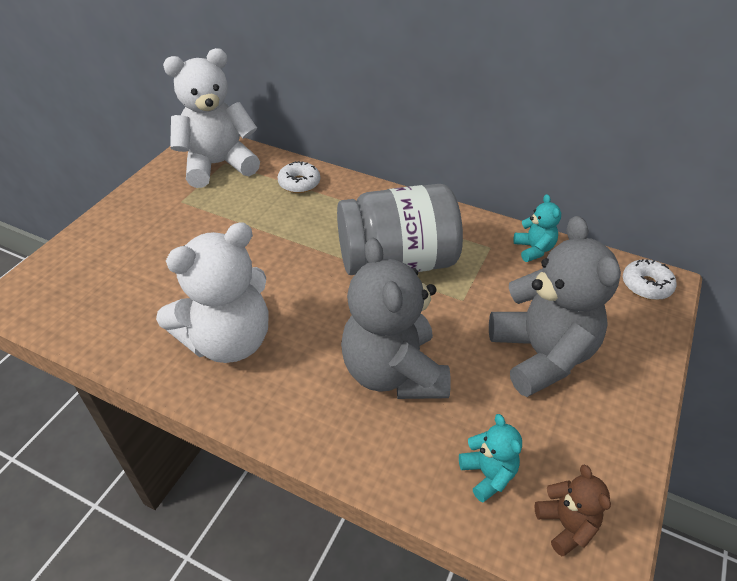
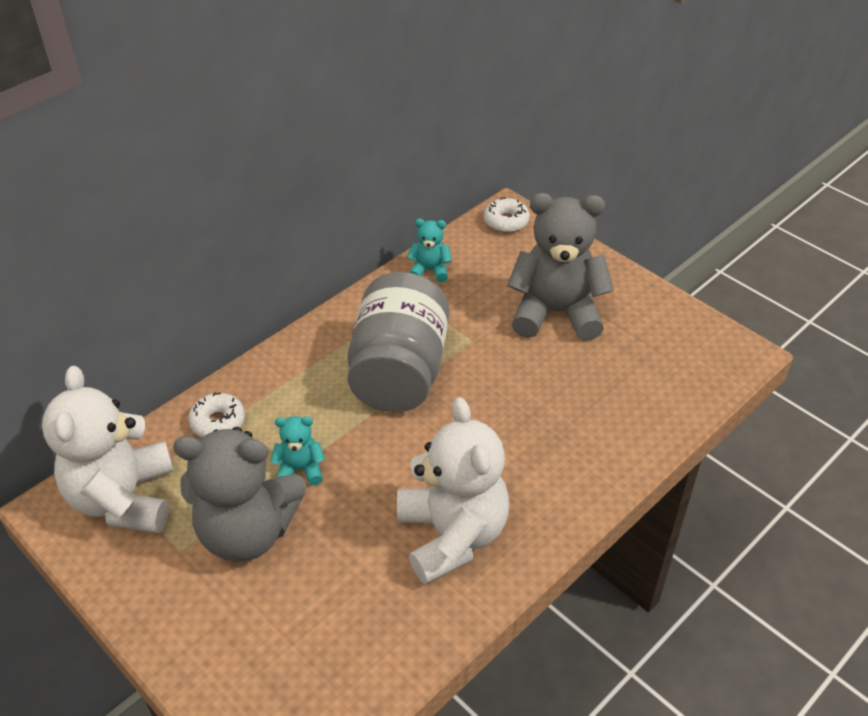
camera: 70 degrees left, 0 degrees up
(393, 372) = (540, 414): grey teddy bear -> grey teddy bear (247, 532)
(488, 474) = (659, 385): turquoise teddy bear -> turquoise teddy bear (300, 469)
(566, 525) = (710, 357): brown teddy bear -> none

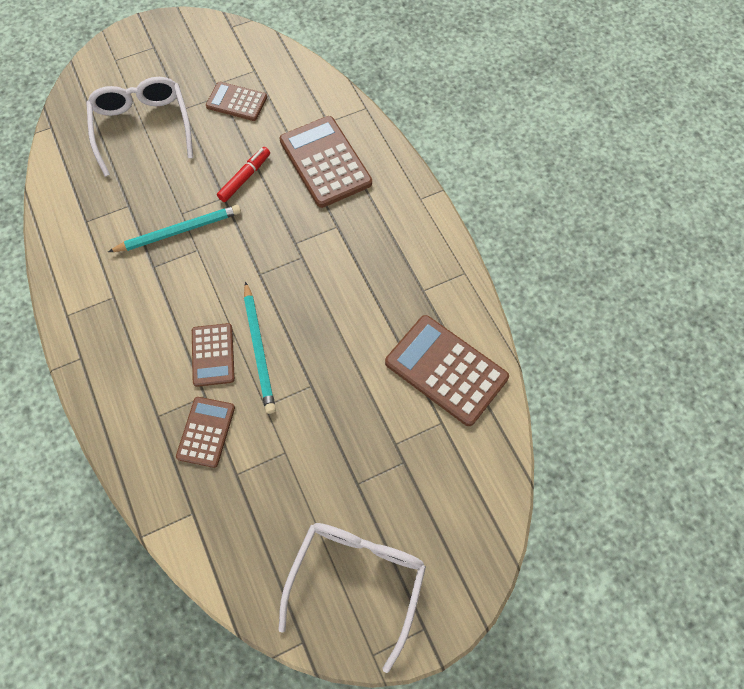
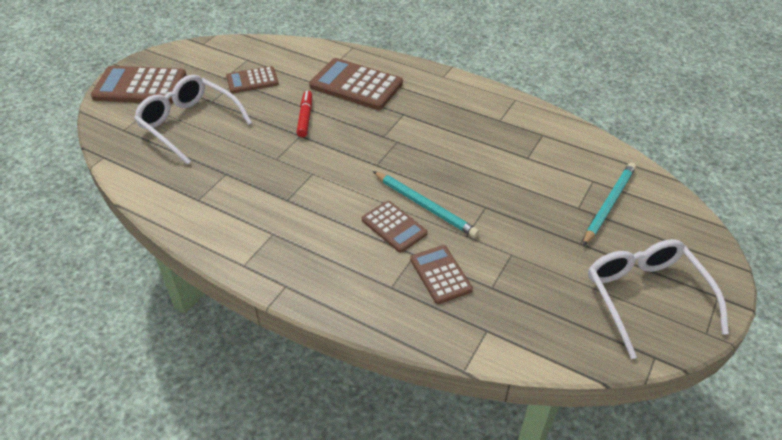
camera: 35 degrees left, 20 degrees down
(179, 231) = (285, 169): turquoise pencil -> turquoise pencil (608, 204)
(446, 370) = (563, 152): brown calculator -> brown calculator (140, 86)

Work to be completed: Go through the material and select each line with the string "turquoise" in it.

Answer area:
(488, 474) = (659, 385): turquoise teddy bear -> turquoise teddy bear (300, 469)
(179, 231) = (285, 169): turquoise pencil -> turquoise pencil (608, 204)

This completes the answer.